• _DATA BLOCK_:
========================================================================
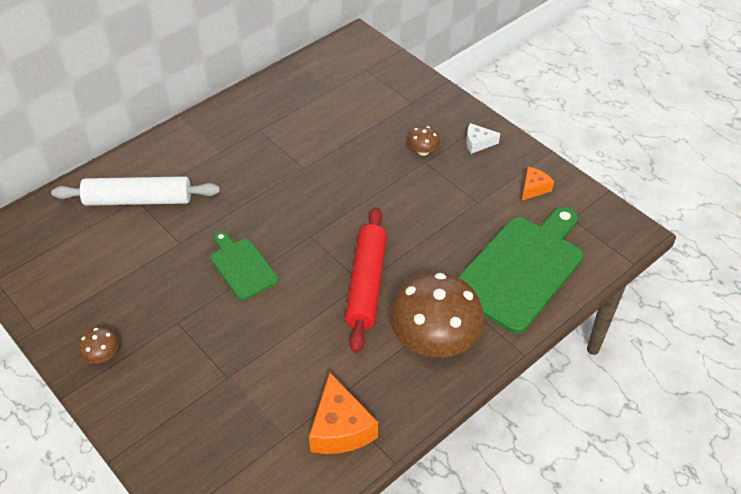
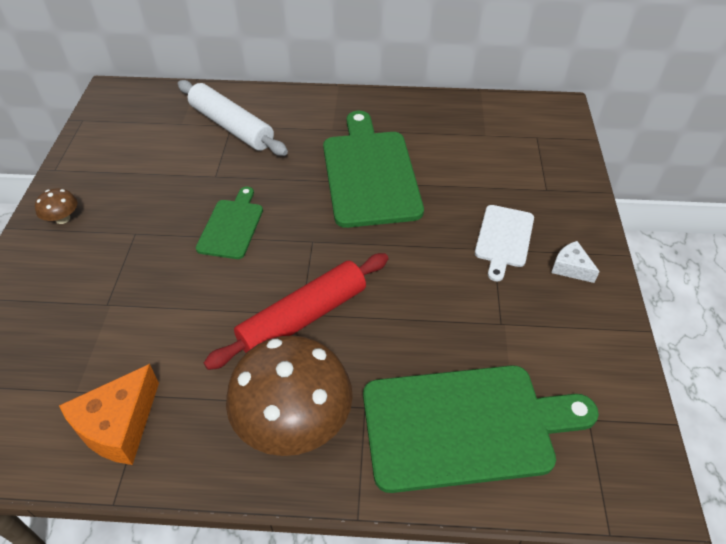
camera: 45 degrees right, 0 degrees up
(289, 166) = (369, 174): none -> green cutting board
(423, 151) = (504, 238): brown mushroom -> white cutting board
(534, 188) = (581, 354): orange cheese -> none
========================================================================
• _YOUR INSTRUCTIONS_: Your answer should be the lines above that contain the word "board", copied out.

• _RESPONSE_:
(289, 166) = (369, 174): none -> green cutting board
(423, 151) = (504, 238): brown mushroom -> white cutting board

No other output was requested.